▶ [DIRECTIONS FOR THIS TASK] Images are to be dropped, and the rest of the data reproduced exactly.

____

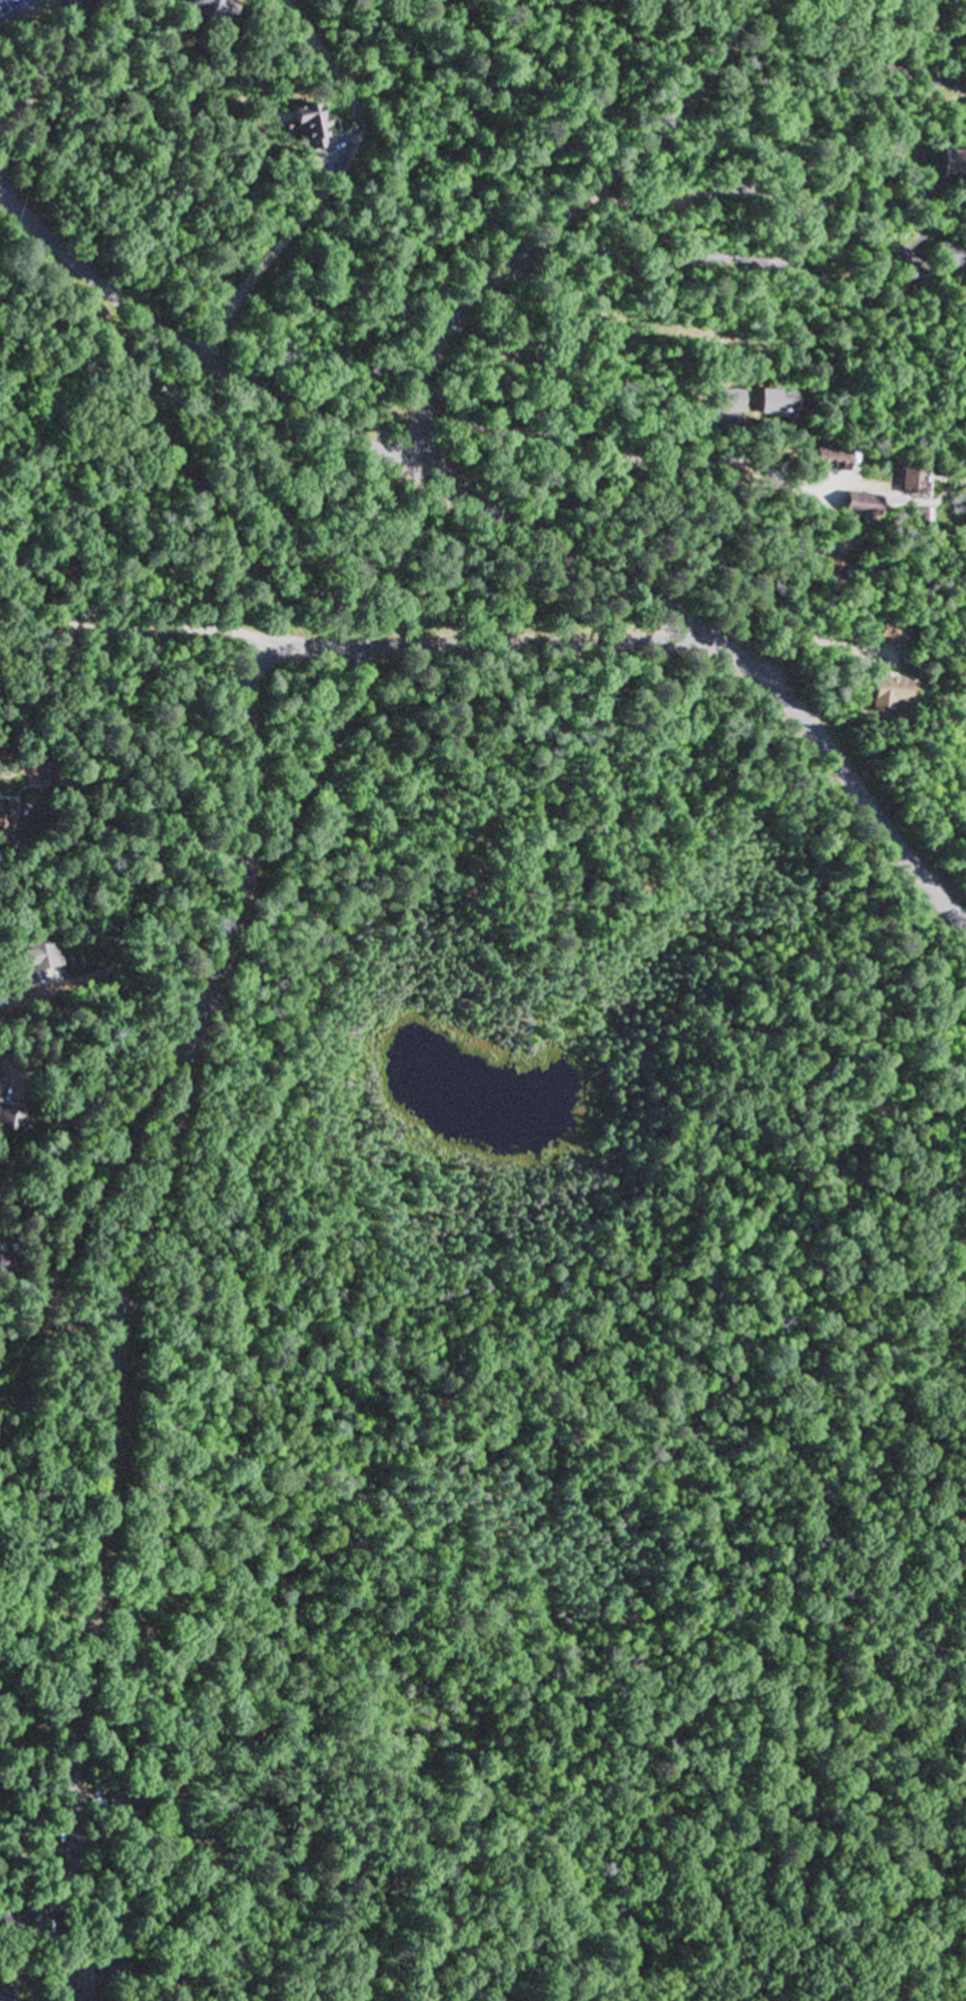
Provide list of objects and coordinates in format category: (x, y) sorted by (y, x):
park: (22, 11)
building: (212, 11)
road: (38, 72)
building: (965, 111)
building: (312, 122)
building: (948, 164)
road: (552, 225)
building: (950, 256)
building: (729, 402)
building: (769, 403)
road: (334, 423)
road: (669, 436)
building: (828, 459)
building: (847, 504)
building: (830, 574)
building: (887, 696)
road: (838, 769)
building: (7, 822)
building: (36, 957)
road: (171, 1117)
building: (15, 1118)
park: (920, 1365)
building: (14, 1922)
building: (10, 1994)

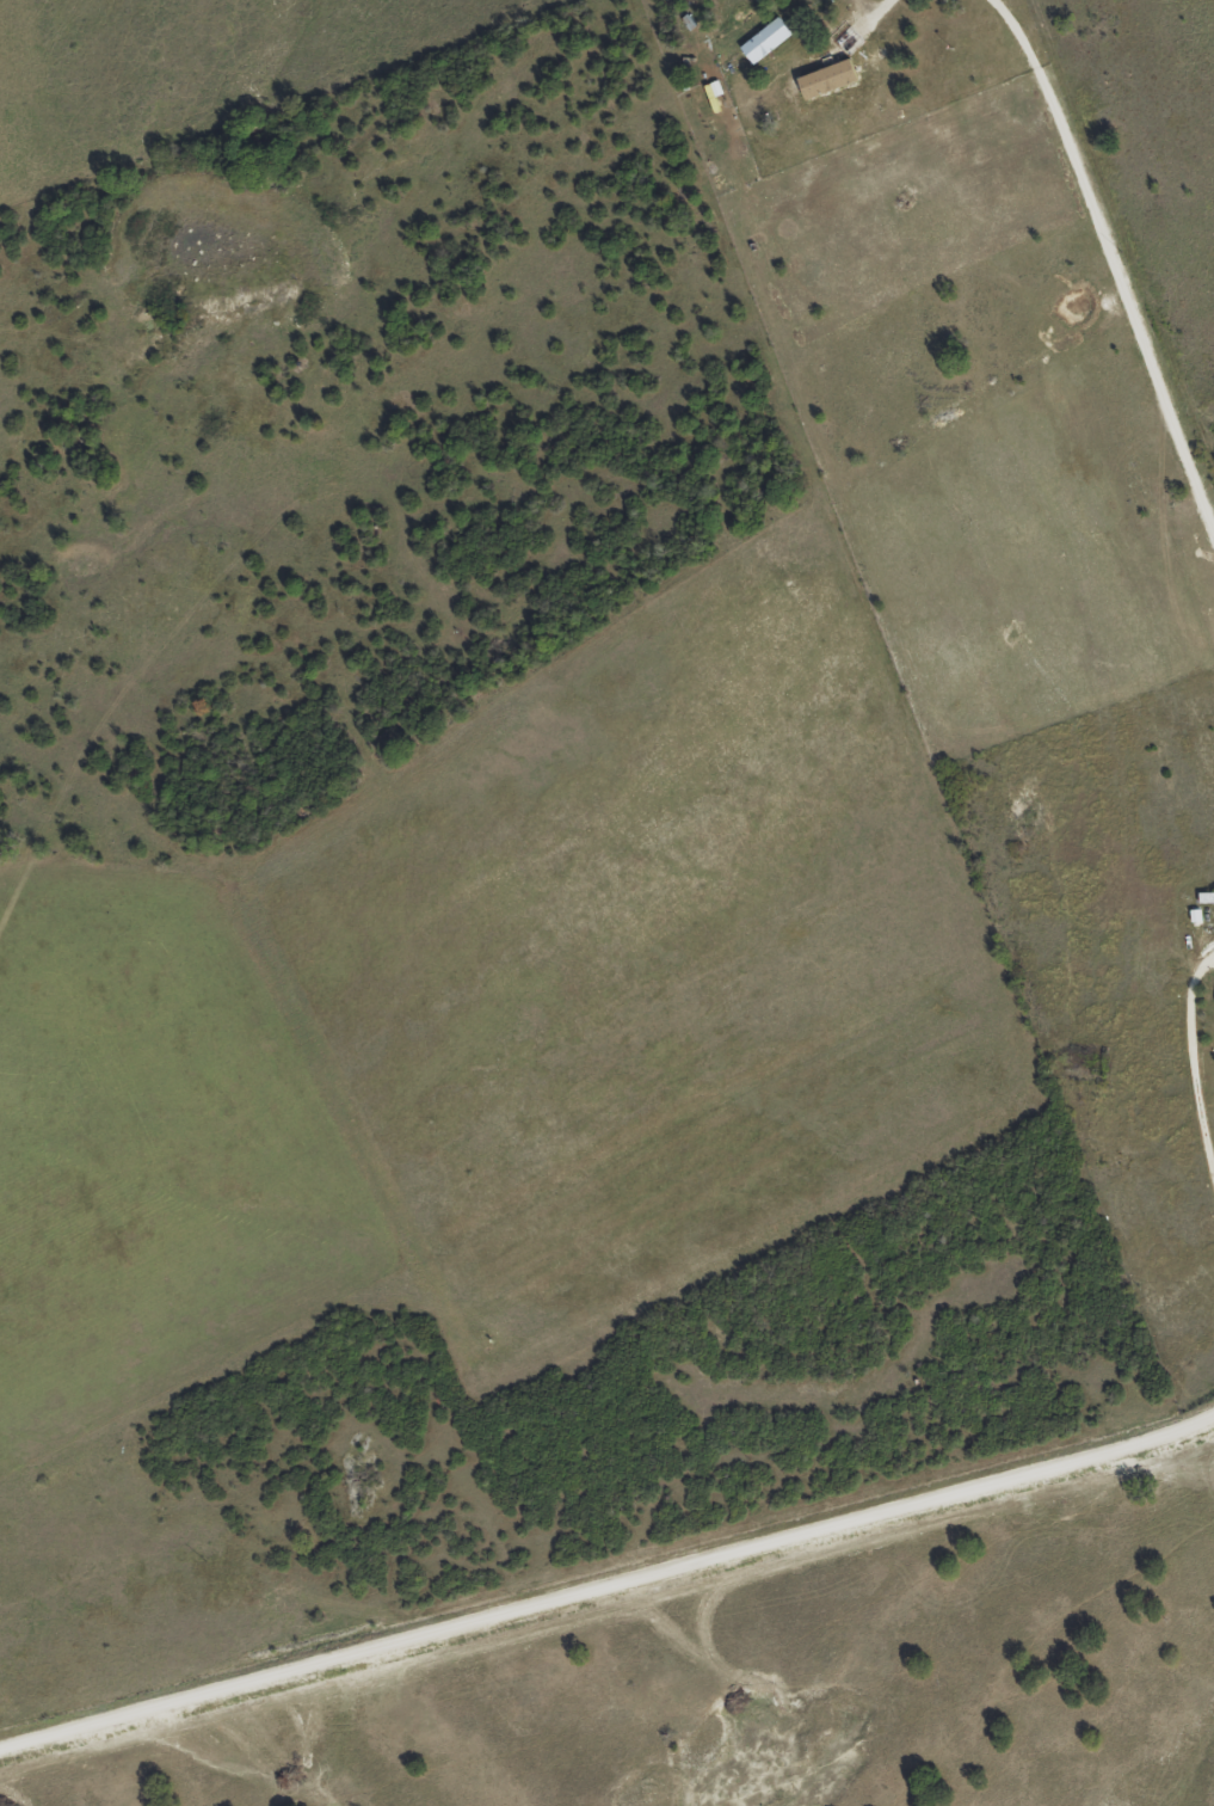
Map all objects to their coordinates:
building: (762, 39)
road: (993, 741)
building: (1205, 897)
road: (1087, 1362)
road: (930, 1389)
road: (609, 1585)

____

▶ [EXERCISE ANSWER]
Provide list of objects and coordinates in format category: (x, y) sorted by (y, x):
park: (22, 11)
building: (212, 11)
road: (38, 72)
building: (965, 111)
building: (312, 122)
building: (948, 164)
road: (552, 225)
building: (950, 256)
building: (729, 402)
building: (769, 403)
road: (334, 423)
road: (669, 436)
building: (828, 459)
building: (847, 504)
building: (830, 574)
building: (887, 696)
road: (838, 769)
building: (7, 822)
building: (36, 957)
road: (171, 1117)
building: (15, 1118)
park: (920, 1365)
building: (14, 1922)
building: (10, 1994)

Map all objects to their coordinates:
building: (762, 39)
road: (993, 741)
building: (1205, 897)
road: (1087, 1362)
road: (930, 1389)
road: (609, 1585)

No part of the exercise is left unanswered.